Leave the pictures out and print every record below exactly as it stands.

________________________________________

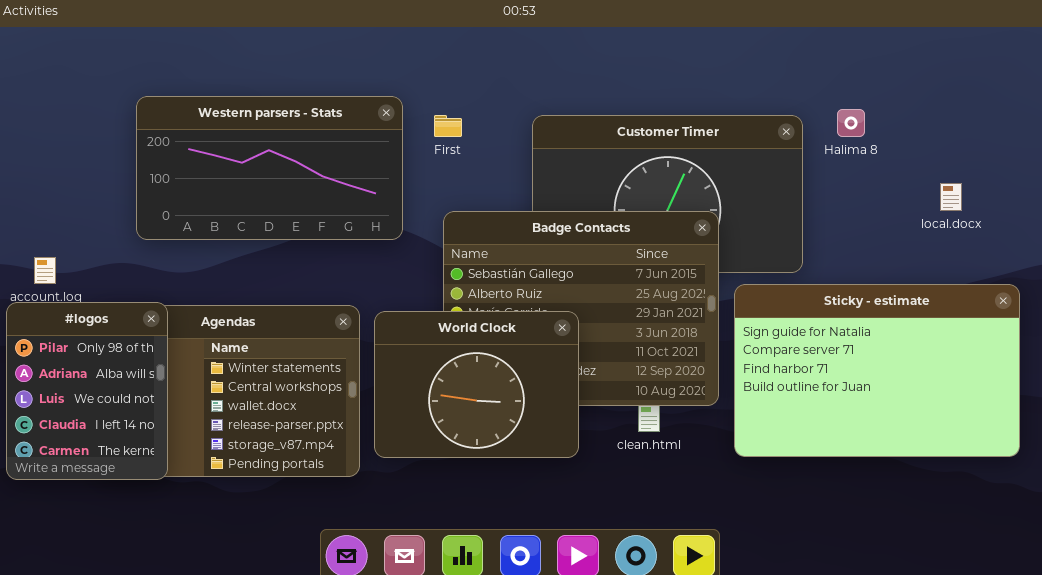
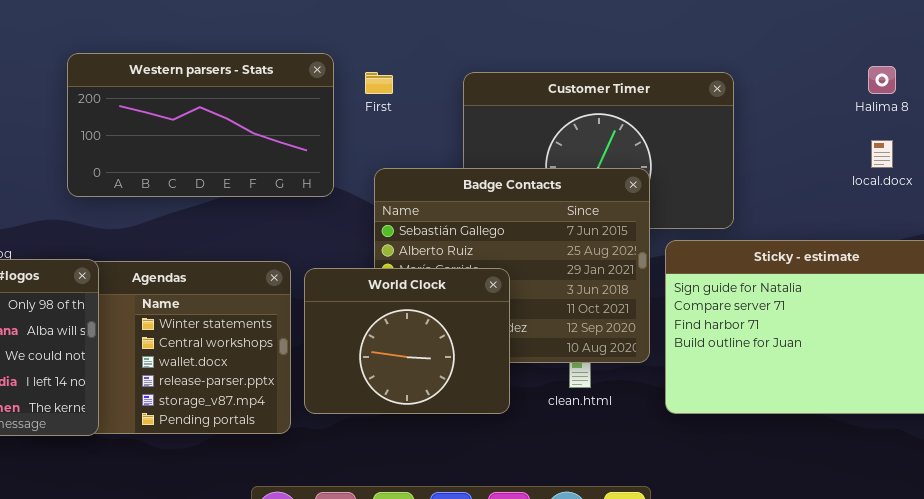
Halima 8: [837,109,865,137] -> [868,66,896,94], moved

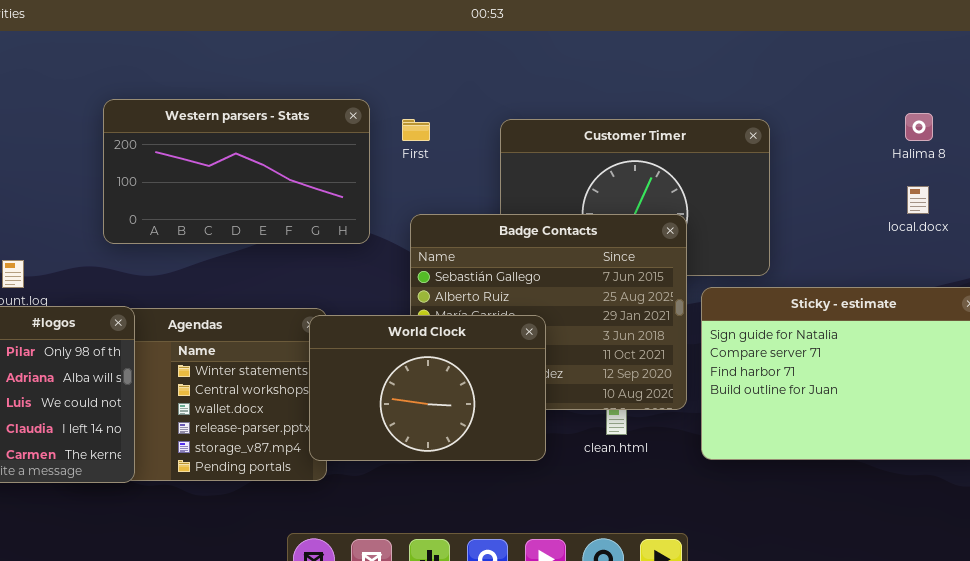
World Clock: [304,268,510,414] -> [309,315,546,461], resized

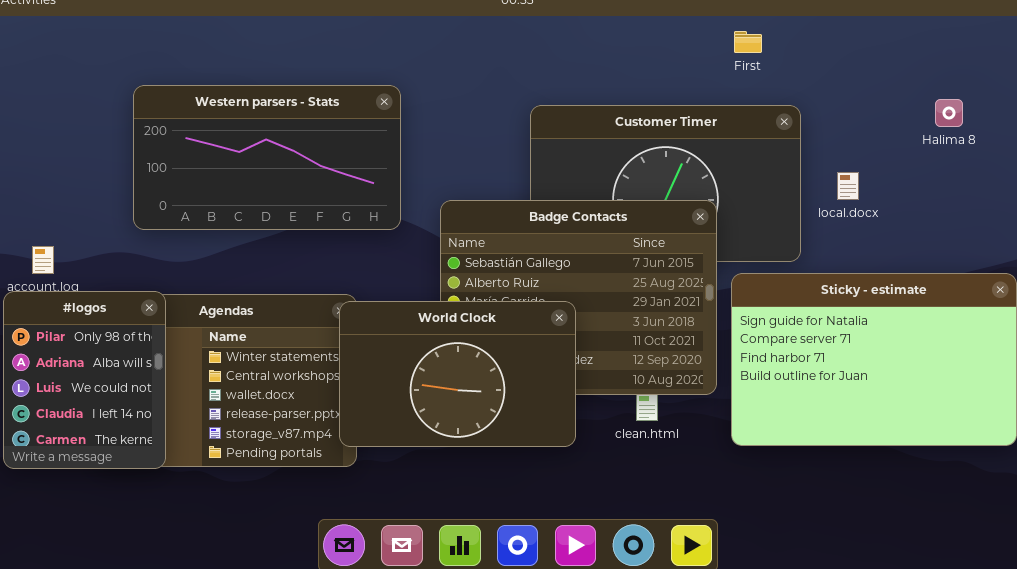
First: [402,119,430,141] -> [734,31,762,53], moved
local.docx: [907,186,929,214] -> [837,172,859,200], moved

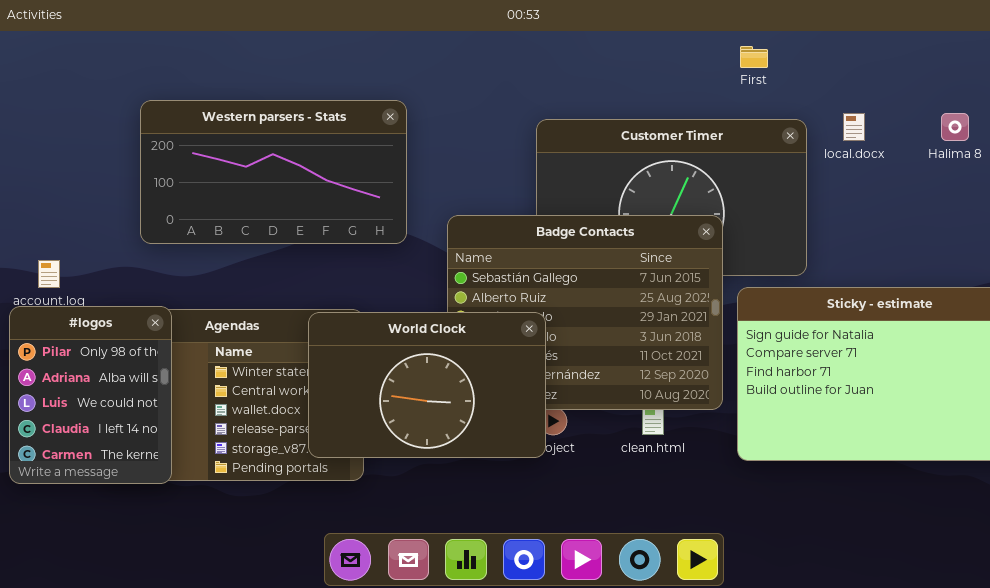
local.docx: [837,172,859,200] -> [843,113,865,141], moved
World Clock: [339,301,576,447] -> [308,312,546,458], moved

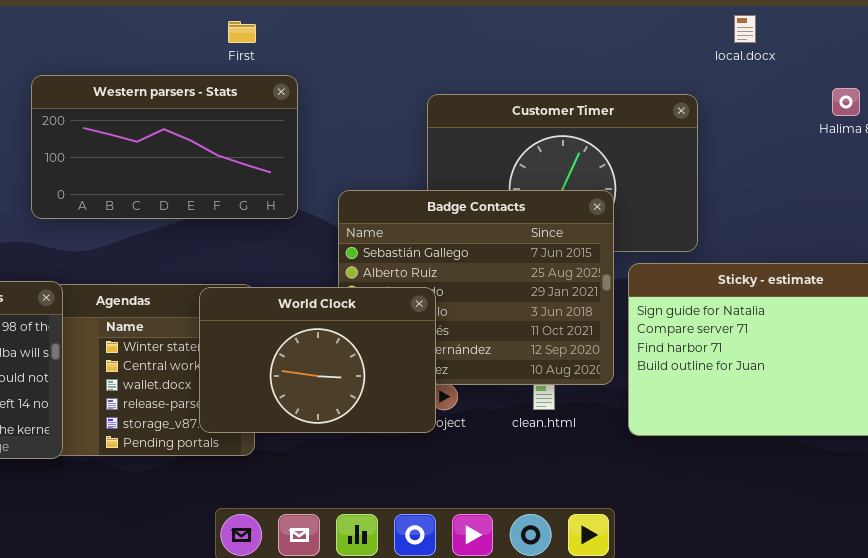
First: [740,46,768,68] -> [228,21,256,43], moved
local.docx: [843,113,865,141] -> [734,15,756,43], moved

________________________________________

◆ Your response
Halima 8: [837,109,865,137] -> [868,66,896,94], moved

World Clock: [304,268,510,414] -> [309,315,546,461], resized

First: [402,119,430,141] -> [734,31,762,53], moved
local.docx: [907,186,929,214] -> [837,172,859,200], moved

local.docx: [837,172,859,200] -> [843,113,865,141], moved
World Clock: [339,301,576,447] -> [308,312,546,458], moved

First: [740,46,768,68] -> [228,21,256,43], moved
local.docx: [843,113,865,141] -> [734,15,756,43], moved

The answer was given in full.